◆ **EXERCISE REQUIREMENTS**
Every record that follows must be duplicated exactly, with images left out.

◆ **PROVIDED DATA**
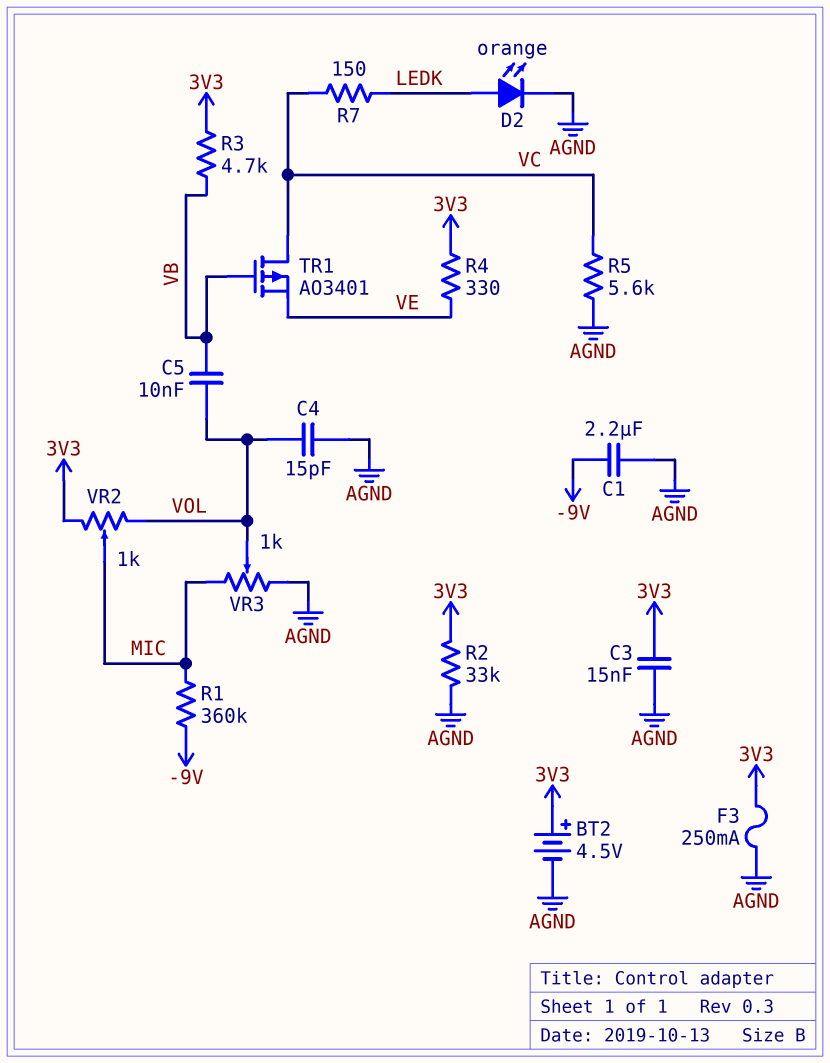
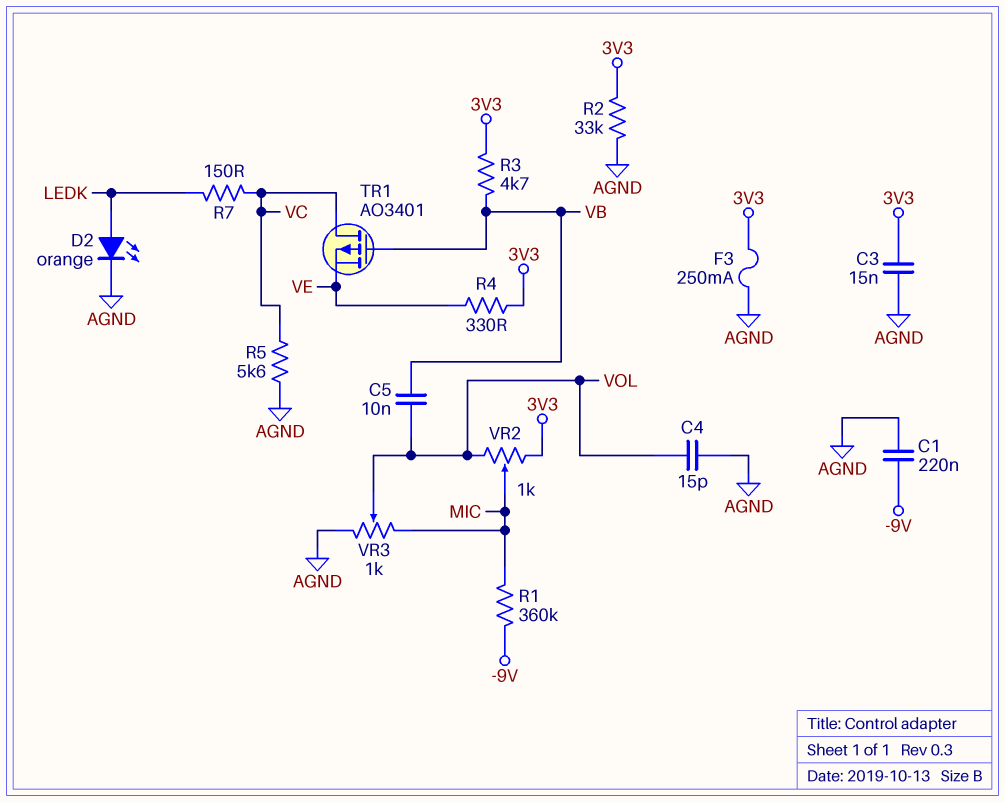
BT2: 4.5V (plus 3V3, minus AGND) -> none
C1: 2.2uF (-9V, AGND) -> 220nF (-9V, AGND)

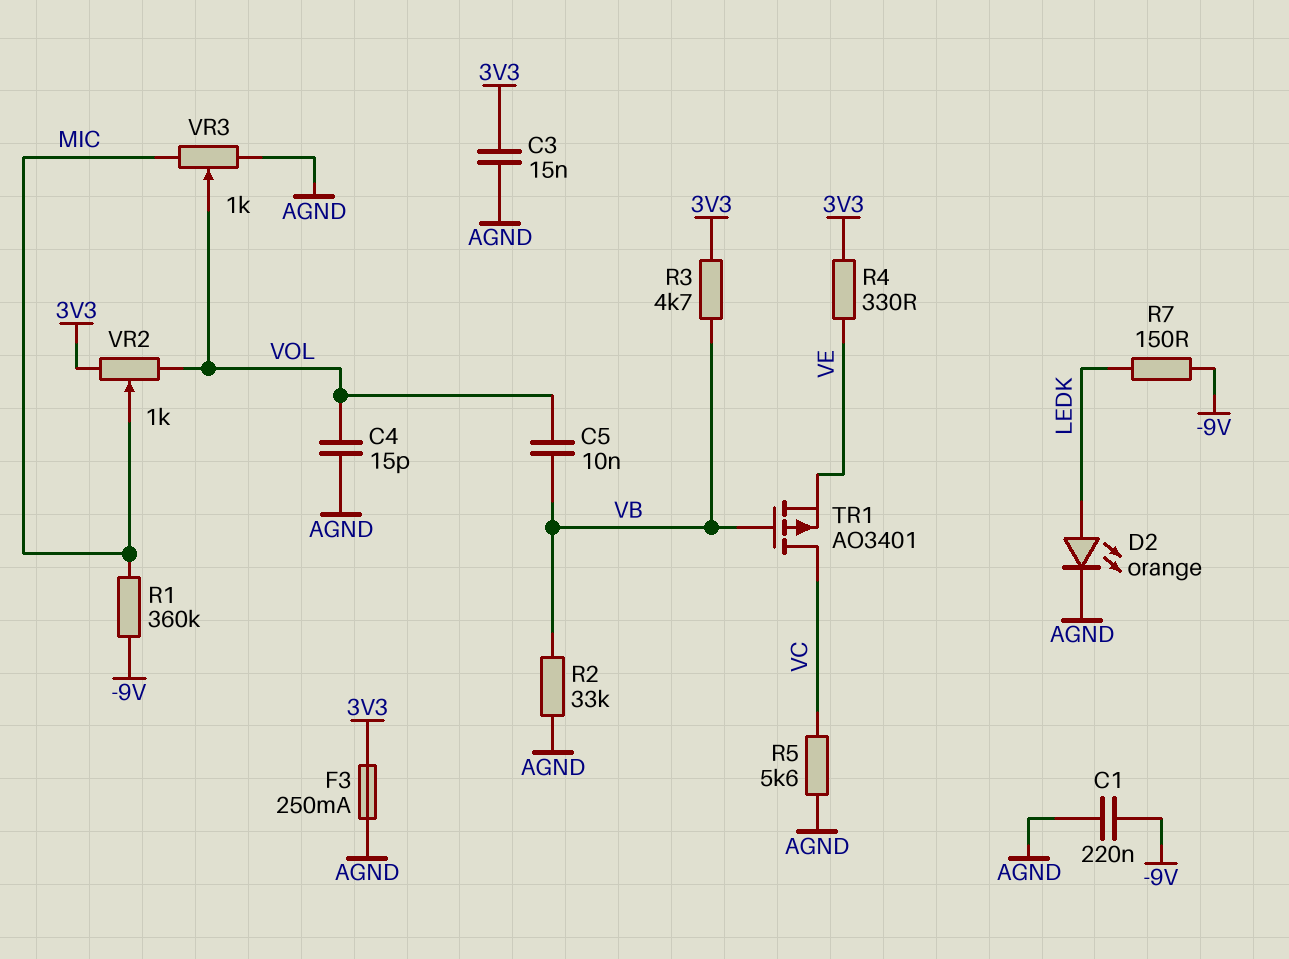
R2: 33k (3V3, AGND) -> 33k (AGND, VB)
R7: 150 (LEDK, VC) -> 150 (-9V, LEDK)

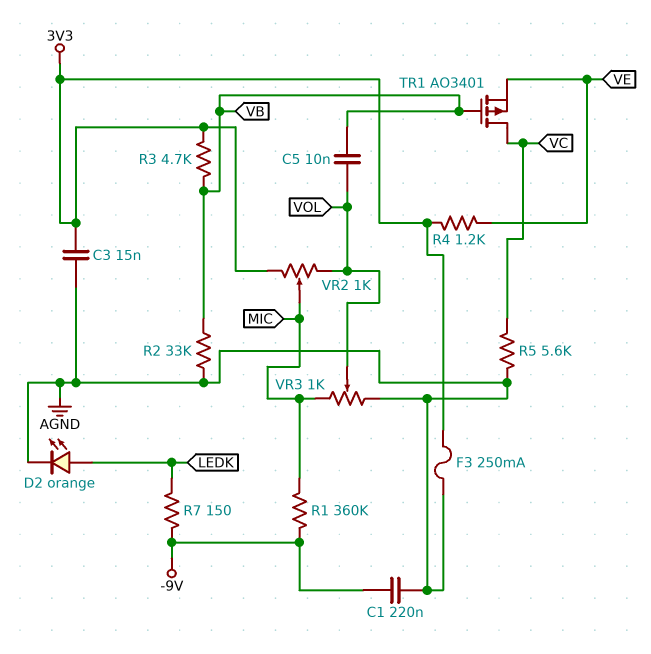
C4: 15pF (AGND, VOL) -> none
R4: 330 (3V3, VE) -> 1.2k (3V3, VE)

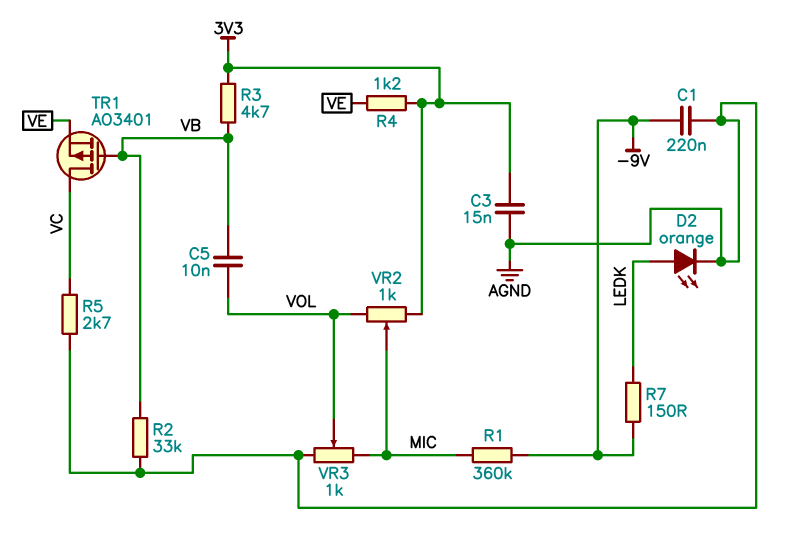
F3: 250mA (3V3, AGND) -> none
R5: 5.6k (AGND, VC) -> 2.7k (AGND, VC)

◆ **SOLVED EXERCISE**
BT2: 4.5V (plus 3V3, minus AGND) -> none
C1: 2.2uF (-9V, AGND) -> 220nF (-9V, AGND)

R2: 33k (3V3, AGND) -> 33k (AGND, VB)
R7: 150 (LEDK, VC) -> 150 (-9V, LEDK)

C4: 15pF (AGND, VOL) -> none
R4: 330 (3V3, VE) -> 1.2k (3V3, VE)

F3: 250mA (3V3, AGND) -> none
R5: 5.6k (AGND, VC) -> 2.7k (AGND, VC)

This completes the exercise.